§ Work to be completed
Find the line that contains "C3: 100nF (GND, VDD) -> none" in the entries below. Output it and each later line exactly, and nothing else.

§ Supplied material
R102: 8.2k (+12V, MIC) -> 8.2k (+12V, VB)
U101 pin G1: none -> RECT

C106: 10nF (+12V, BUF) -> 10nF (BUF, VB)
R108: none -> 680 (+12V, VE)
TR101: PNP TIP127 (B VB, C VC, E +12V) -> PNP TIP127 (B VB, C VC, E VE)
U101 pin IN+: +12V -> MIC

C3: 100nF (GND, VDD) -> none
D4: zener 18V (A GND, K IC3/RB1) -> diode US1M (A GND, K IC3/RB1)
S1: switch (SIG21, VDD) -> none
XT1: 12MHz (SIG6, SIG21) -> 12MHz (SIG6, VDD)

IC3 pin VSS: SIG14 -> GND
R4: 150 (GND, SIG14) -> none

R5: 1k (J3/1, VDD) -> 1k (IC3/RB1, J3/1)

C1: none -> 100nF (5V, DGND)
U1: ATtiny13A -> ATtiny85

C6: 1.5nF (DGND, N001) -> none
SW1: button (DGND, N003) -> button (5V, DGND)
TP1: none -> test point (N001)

§ Expected output
C3: 100nF (GND, VDD) -> none
D4: zener 18V (A GND, K IC3/RB1) -> diode US1M (A GND, K IC3/RB1)
S1: switch (SIG21, VDD) -> none
XT1: 12MHz (SIG6, SIG21) -> 12MHz (SIG6, VDD)

IC3 pin VSS: SIG14 -> GND
R4: 150 (GND, SIG14) -> none

R5: 1k (J3/1, VDD) -> 1k (IC3/RB1, J3/1)

C1: none -> 100nF (5V, DGND)
U1: ATtiny13A -> ATtiny85

C6: 1.5nF (DGND, N001) -> none
SW1: button (DGND, N003) -> button (5V, DGND)
TP1: none -> test point (N001)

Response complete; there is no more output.